→ **Record excerpts**
____
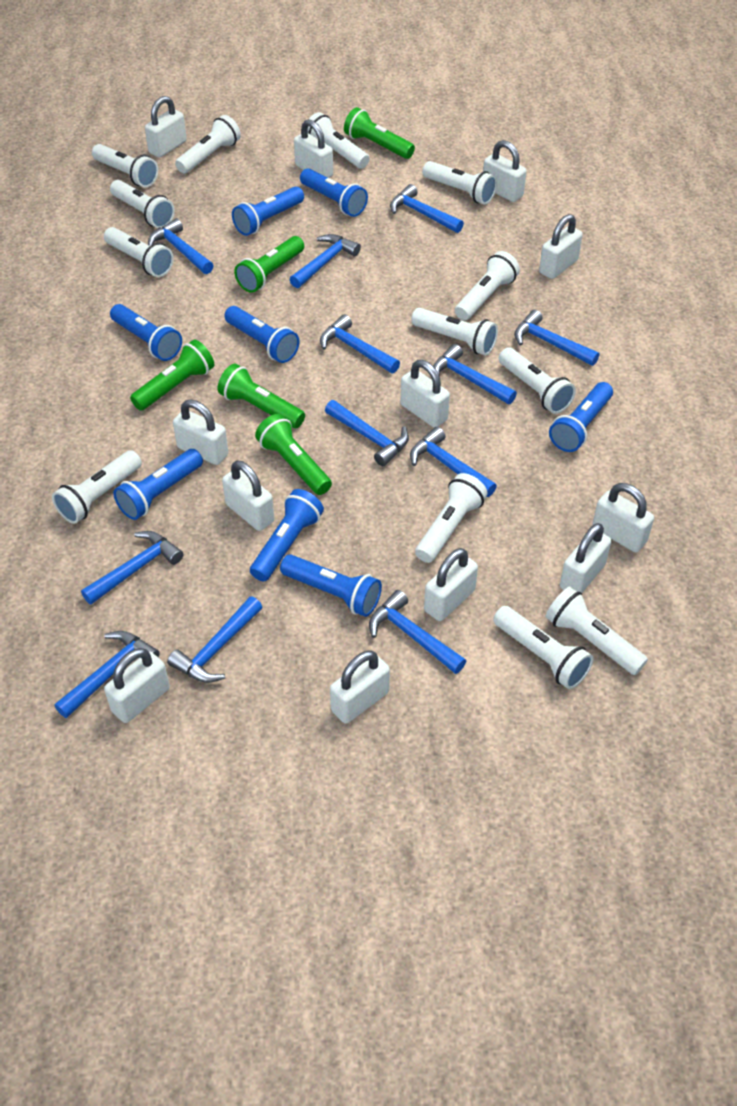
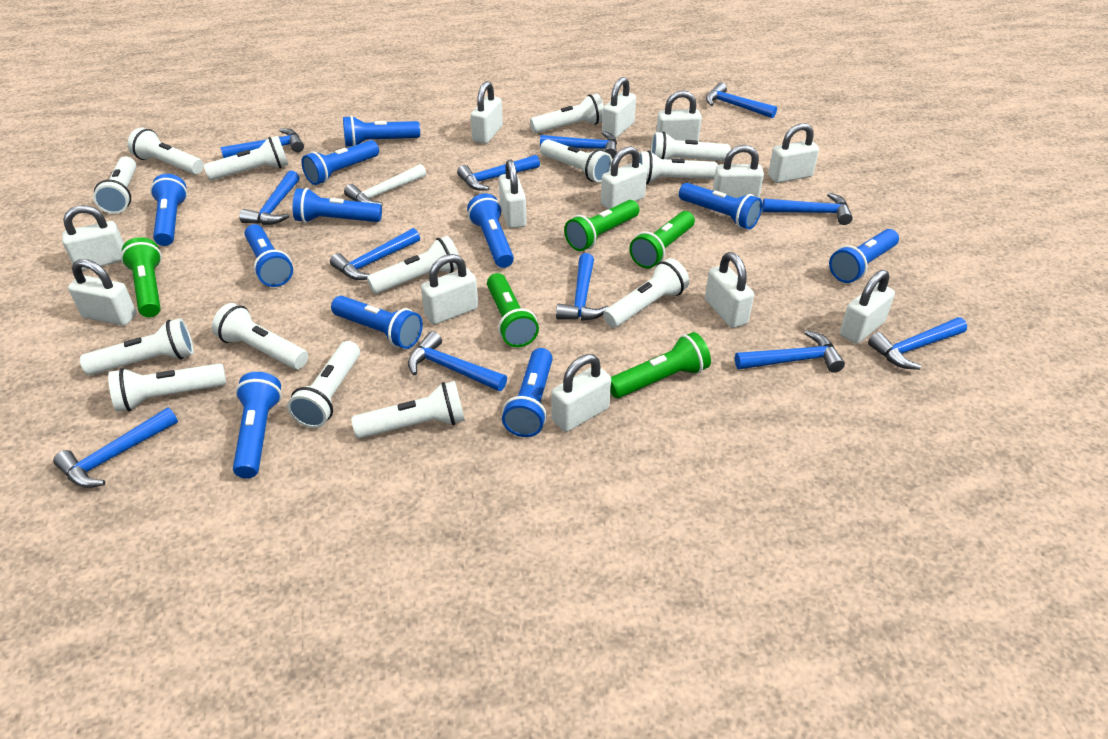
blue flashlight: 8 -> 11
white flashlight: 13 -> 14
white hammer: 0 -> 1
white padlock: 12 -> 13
____
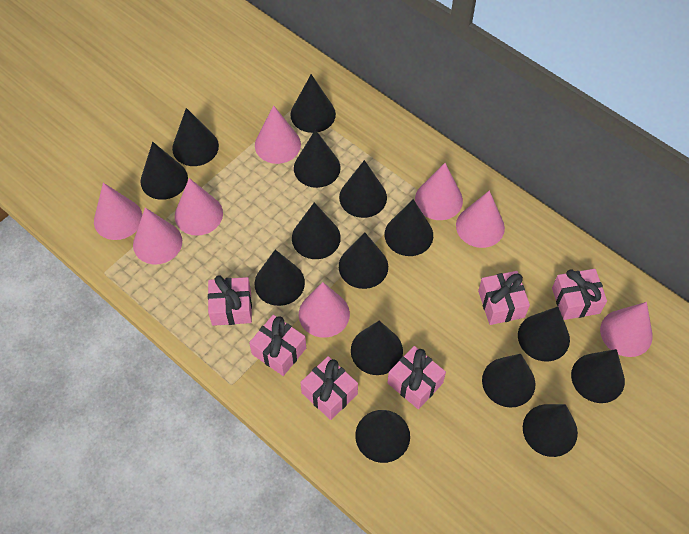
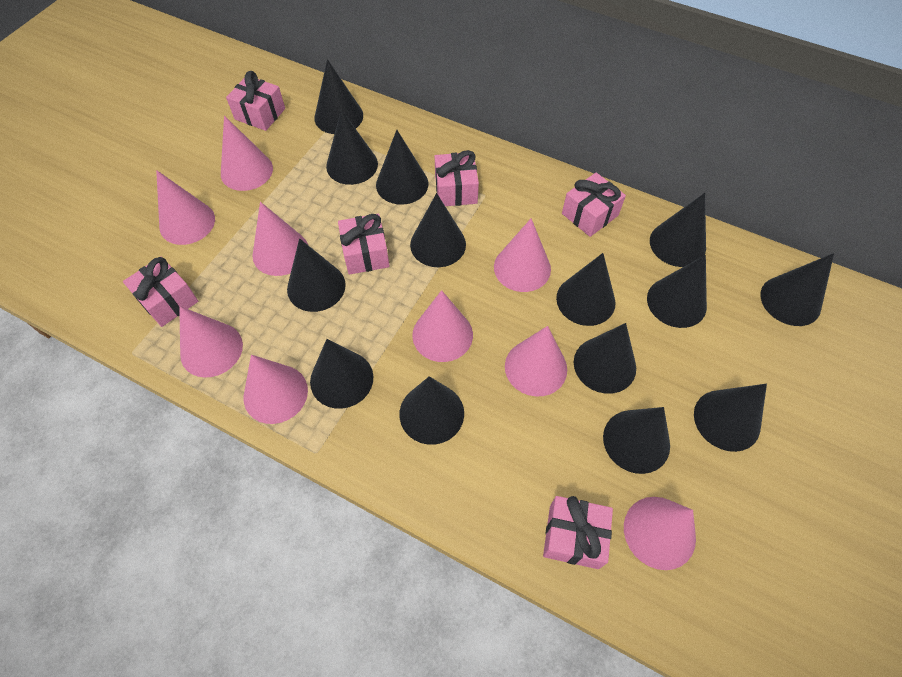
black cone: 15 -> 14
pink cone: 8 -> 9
____
→ **Required work**
Filter the records above down to the lines containing "flashlight".

→ **Your response**
blue flashlight: 8 -> 11
white flashlight: 13 -> 14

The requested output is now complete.